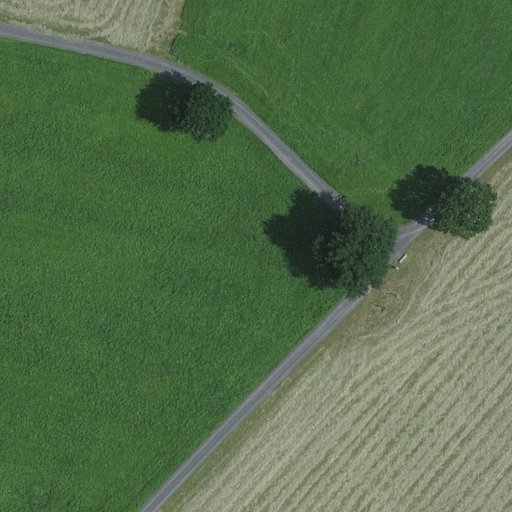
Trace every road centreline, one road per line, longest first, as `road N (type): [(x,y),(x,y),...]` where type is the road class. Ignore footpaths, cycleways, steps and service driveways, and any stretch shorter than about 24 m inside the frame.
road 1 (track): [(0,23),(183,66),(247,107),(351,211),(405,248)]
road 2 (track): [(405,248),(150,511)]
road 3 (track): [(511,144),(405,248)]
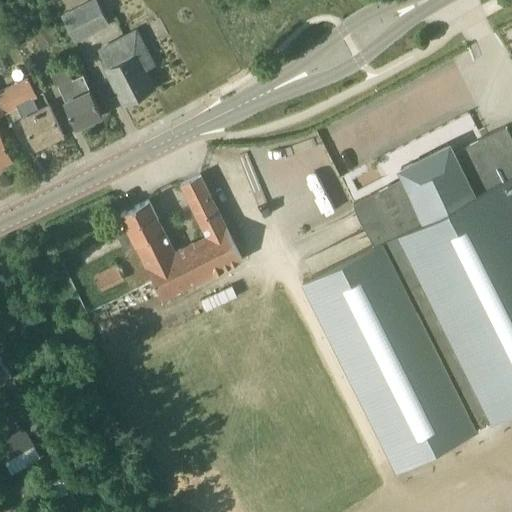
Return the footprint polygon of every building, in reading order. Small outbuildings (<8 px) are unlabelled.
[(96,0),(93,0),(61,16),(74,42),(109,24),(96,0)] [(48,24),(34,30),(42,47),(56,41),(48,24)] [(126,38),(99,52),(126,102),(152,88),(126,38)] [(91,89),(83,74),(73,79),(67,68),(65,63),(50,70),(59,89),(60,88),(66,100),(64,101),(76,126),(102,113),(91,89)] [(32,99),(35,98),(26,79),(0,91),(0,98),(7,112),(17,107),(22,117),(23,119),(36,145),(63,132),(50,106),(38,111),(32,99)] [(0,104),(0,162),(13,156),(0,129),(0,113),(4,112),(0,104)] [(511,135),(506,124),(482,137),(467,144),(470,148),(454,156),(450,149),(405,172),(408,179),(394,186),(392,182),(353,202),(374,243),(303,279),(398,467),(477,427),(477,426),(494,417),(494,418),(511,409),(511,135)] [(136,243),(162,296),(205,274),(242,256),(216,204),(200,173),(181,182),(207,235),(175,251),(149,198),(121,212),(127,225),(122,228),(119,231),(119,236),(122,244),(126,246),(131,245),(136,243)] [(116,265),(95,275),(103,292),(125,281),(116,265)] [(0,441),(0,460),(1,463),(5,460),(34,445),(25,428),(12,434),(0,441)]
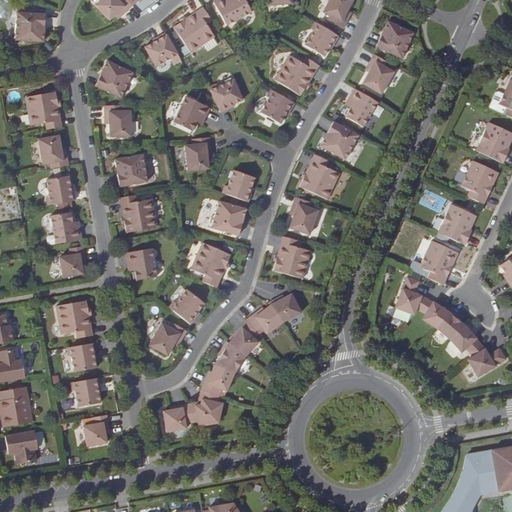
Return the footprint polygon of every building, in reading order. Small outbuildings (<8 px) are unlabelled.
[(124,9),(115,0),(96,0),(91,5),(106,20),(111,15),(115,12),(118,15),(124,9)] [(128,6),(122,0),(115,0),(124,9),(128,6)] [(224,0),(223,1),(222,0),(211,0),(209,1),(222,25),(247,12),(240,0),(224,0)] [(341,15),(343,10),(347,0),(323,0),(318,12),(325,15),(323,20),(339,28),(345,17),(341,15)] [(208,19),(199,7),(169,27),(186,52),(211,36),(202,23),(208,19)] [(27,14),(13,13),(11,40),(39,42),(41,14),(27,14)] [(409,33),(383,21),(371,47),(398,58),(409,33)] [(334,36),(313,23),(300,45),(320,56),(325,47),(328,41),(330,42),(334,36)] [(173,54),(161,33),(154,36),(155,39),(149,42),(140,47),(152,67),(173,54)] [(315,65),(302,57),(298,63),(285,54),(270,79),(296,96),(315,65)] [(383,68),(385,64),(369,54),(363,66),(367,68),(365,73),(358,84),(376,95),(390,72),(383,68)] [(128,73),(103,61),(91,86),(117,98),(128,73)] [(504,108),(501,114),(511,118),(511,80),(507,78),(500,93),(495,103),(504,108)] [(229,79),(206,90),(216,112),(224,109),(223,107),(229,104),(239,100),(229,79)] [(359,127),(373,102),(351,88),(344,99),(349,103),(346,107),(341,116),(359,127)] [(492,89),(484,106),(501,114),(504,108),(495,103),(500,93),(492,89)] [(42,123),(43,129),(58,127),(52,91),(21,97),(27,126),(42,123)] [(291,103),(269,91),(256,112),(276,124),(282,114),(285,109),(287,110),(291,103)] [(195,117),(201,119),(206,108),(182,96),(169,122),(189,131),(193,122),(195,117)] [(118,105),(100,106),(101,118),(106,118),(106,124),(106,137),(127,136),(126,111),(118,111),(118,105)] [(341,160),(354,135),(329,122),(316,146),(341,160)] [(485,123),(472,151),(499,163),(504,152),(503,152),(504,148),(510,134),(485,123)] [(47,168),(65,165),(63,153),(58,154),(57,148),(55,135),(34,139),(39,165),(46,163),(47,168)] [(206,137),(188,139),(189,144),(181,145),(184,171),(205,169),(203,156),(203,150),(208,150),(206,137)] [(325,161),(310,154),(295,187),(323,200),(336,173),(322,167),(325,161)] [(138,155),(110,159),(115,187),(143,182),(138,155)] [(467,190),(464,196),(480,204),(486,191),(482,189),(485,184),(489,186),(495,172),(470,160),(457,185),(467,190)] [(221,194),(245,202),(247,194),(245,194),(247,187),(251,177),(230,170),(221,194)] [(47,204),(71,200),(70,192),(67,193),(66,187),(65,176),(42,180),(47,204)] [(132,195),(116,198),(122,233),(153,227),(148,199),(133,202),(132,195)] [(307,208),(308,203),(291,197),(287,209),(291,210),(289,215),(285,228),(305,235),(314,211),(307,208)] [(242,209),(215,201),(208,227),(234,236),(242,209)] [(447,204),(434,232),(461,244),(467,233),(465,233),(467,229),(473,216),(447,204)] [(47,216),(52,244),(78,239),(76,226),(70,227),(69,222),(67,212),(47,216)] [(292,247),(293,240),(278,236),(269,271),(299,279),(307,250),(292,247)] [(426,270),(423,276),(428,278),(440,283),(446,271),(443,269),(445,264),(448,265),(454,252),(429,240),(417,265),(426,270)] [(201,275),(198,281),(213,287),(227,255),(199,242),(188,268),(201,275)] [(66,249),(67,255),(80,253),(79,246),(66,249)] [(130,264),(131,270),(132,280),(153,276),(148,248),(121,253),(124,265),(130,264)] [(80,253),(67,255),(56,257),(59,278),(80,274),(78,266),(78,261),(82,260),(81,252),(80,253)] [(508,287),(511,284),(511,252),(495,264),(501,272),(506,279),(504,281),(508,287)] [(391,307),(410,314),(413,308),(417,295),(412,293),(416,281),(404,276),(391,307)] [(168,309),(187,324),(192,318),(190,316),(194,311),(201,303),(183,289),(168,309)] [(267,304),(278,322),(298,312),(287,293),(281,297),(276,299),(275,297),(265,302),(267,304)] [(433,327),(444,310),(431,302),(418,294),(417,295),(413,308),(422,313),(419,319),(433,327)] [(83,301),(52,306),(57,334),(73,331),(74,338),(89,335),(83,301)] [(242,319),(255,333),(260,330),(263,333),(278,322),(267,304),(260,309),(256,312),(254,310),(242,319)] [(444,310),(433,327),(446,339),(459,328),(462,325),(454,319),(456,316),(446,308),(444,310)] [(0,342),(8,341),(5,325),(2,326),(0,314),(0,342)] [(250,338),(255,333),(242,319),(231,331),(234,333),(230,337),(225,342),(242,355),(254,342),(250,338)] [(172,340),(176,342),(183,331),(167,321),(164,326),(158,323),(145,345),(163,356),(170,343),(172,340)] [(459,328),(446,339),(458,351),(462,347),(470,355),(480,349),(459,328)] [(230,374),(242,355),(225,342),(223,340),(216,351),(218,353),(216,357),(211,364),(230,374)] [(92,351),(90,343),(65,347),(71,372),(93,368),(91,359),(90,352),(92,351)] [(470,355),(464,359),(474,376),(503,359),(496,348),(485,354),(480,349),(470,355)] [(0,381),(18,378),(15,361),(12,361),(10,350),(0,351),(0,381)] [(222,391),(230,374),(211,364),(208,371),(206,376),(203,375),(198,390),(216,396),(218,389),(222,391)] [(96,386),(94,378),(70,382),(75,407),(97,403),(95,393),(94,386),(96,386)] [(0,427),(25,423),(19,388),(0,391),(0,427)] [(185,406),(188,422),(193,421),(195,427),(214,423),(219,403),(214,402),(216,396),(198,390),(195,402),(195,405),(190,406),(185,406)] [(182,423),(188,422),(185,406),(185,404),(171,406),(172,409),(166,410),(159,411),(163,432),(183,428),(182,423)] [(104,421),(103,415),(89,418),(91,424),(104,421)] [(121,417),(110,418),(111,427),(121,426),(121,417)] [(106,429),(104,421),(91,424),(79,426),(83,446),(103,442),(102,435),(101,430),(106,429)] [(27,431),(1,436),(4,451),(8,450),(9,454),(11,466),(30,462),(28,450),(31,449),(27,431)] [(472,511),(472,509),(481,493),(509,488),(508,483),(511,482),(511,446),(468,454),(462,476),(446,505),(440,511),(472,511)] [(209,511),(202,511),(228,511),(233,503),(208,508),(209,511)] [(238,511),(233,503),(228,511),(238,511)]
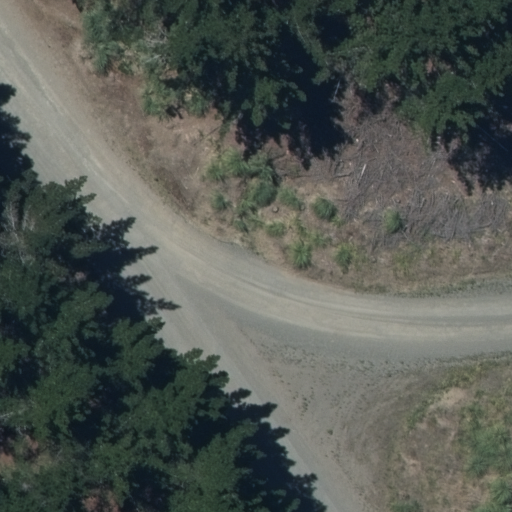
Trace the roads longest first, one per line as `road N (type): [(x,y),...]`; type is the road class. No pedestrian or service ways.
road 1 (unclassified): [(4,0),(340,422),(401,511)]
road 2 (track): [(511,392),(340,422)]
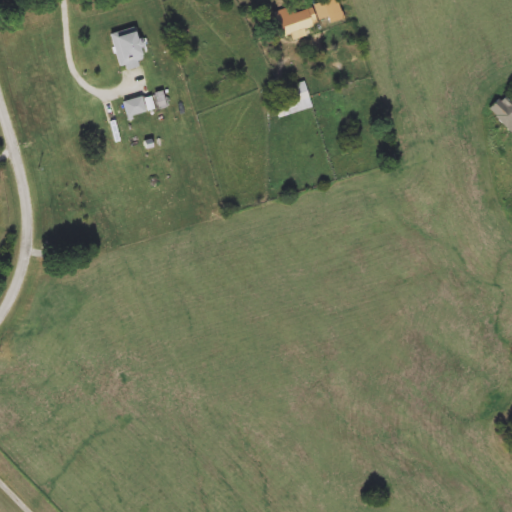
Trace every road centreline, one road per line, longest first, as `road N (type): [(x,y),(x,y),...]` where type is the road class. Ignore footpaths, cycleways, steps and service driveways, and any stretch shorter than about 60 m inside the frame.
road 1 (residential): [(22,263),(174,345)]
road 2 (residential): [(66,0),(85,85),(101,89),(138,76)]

************

Your task: List every line above that contains the word "driveways", treating uppercase and lowercase as different.

Task response:
Trace every road centreline, one road per line, longest first, as `road N (type): [(x,y),(x,y),...]` where type is the road class. Ignore footpaths, cycleways, steps and service driveways, and any stretch shorter than about 24 m inside the frame.
Trace every road centreline, one road per line, longest first, as `road N (type): [(x,y),(x,y),...]` where type is the road class. Ignore footpaths, cycleways, steps and service driveways, and any stretch shorter than about 60 m inside the frame.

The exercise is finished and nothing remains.